- TO DO
Your answer must be the lines from the first record through the line that contains "JP2 pin 1: NET9 -> NET5", copied exactly and without any pictures.

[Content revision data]

--------------------

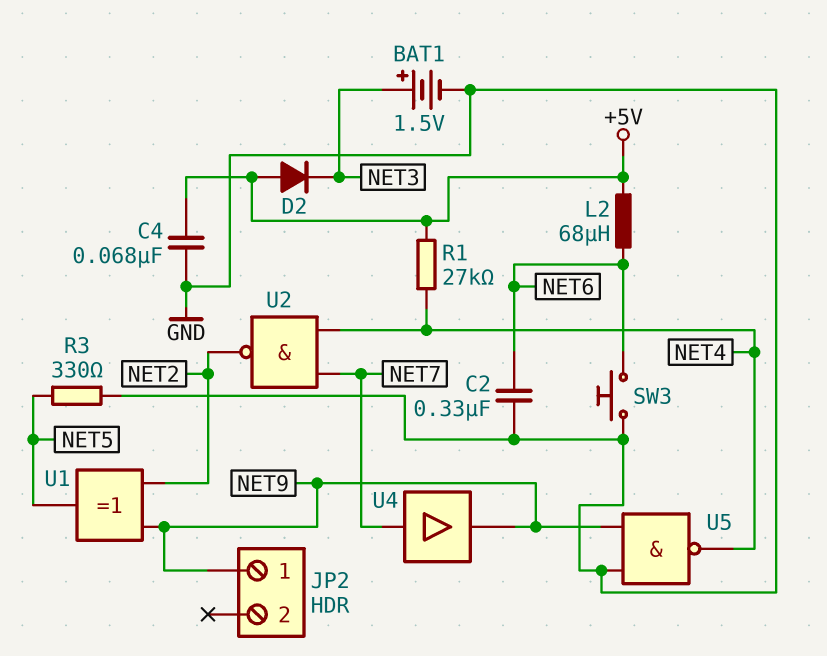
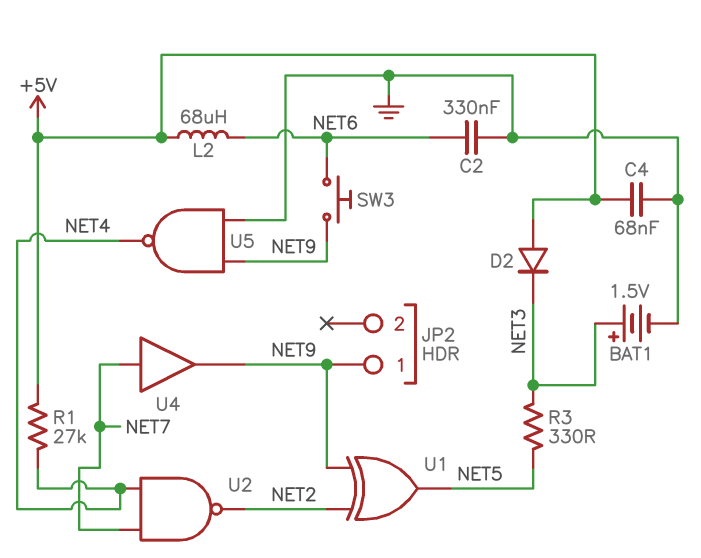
R3: 330 (GND, NET5) -> 330 (NET3, NET5)
SW3: button (GND, NET6) -> button (NET6, NET9)

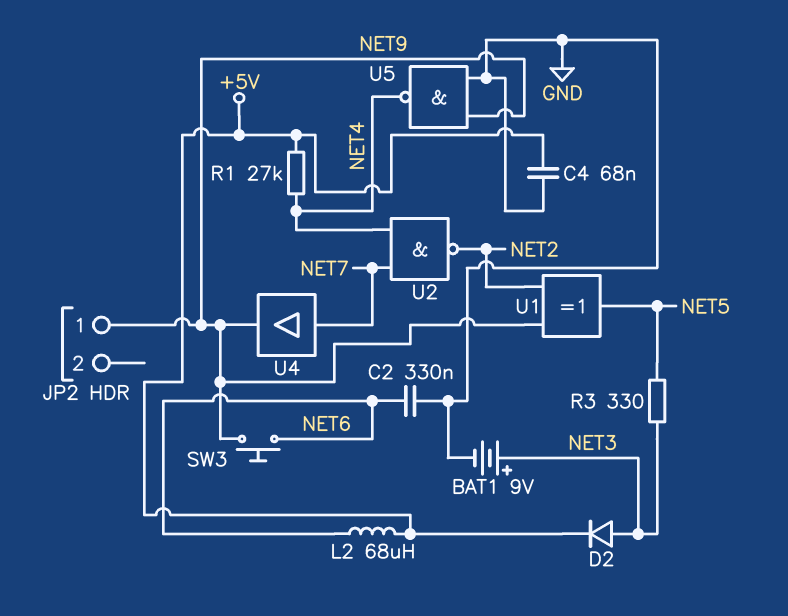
BAT1: 1.5V (plus NET3, minus GND) -> 9V (plus NET3, minus GND)
D2: diode (A +5V, K NET3) -> diode (A NET3, K +5V)

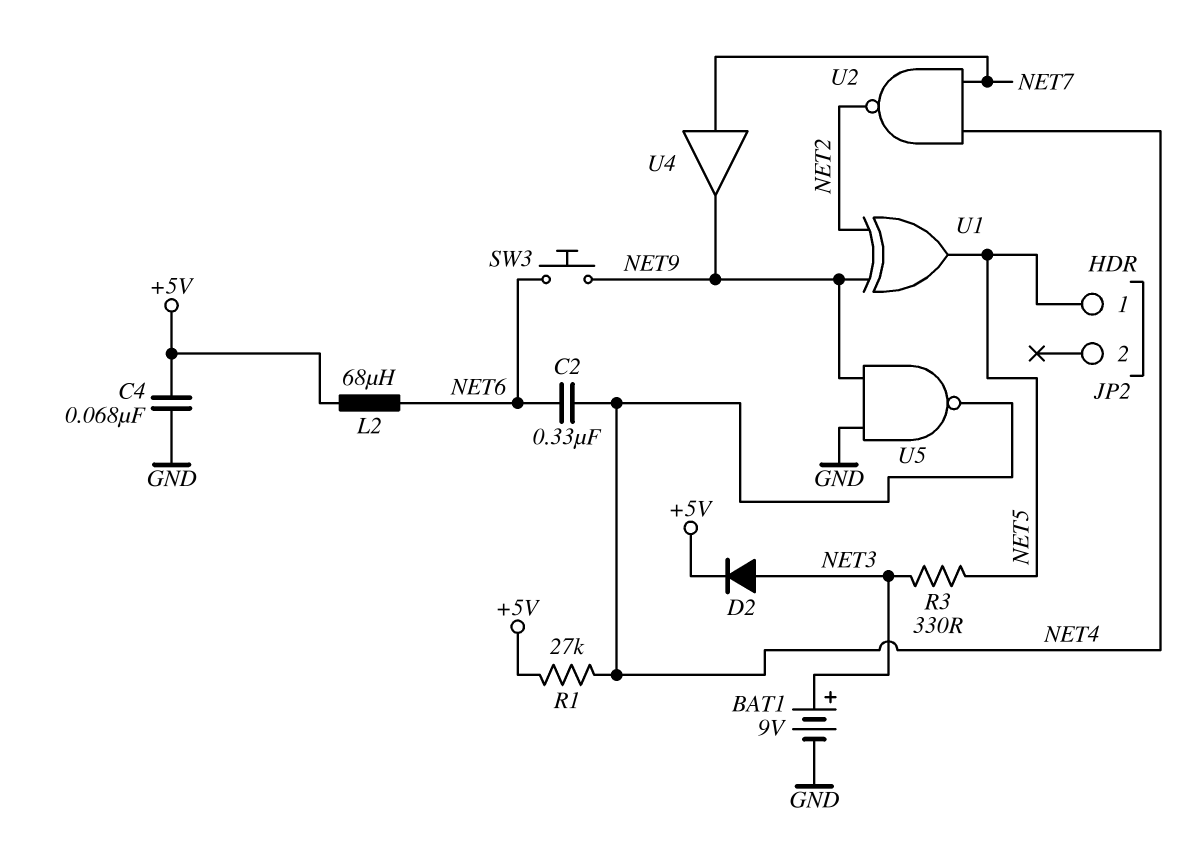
C2: 330nF (GND, NET6) -> 330nF (NET4, NET6)
JP2 pin 1: NET9 -> NET5

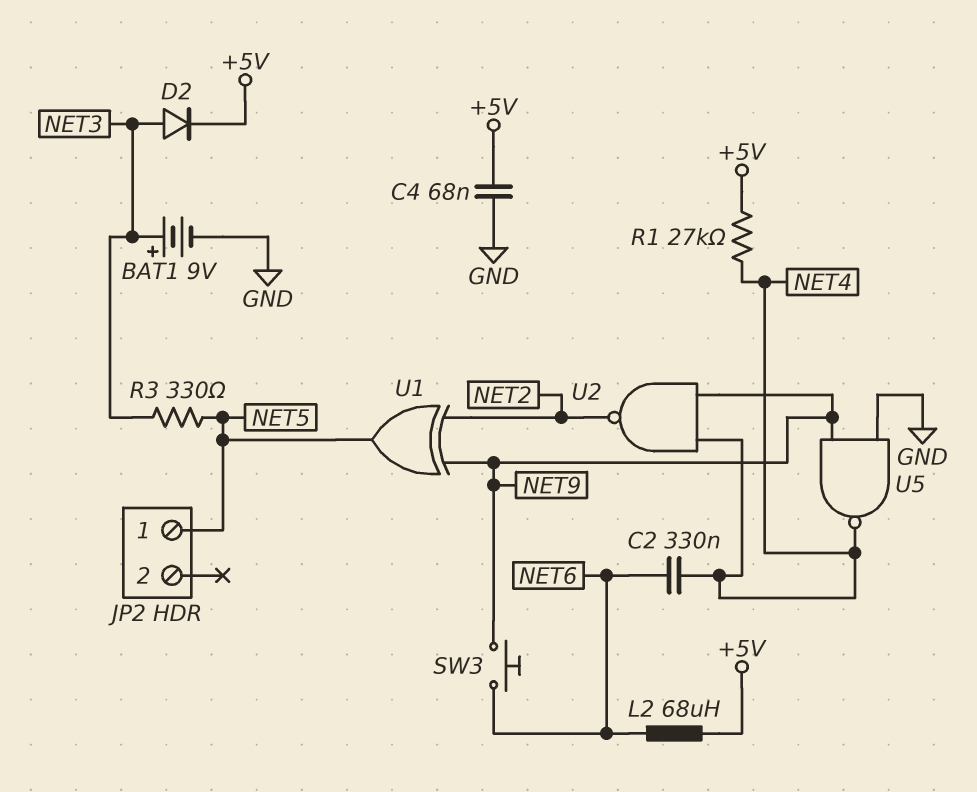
U2: NAND (in NET4, in NET7, out NET2) -> NAND (in NET4, in NET9, out NET2)
U4: buffer (in NET7, out NET9) -> none

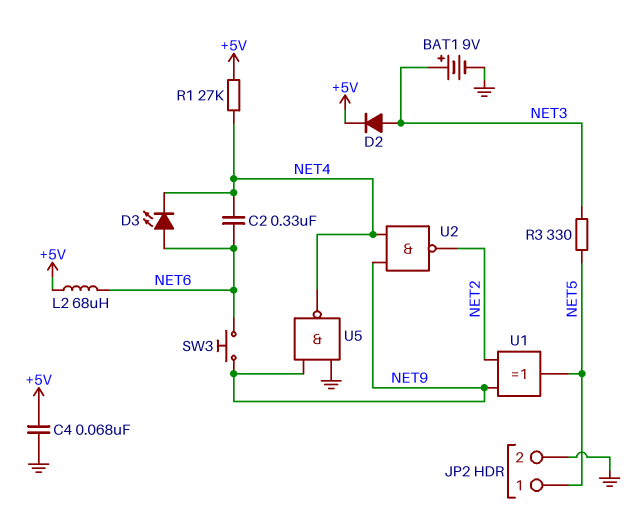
D3: none -> LED (A NET6, K NET4)
JP2 pin 2: none -> GND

--------------------

- RESPONSE TO THE EXERCISE
R3: 330 (GND, NET5) -> 330 (NET3, NET5)
SW3: button (GND, NET6) -> button (NET6, NET9)

BAT1: 1.5V (plus NET3, minus GND) -> 9V (plus NET3, minus GND)
D2: diode (A +5V, K NET3) -> diode (A NET3, K +5V)

C2: 330nF (GND, NET6) -> 330nF (NET4, NET6)
JP2 pin 1: NET9 -> NET5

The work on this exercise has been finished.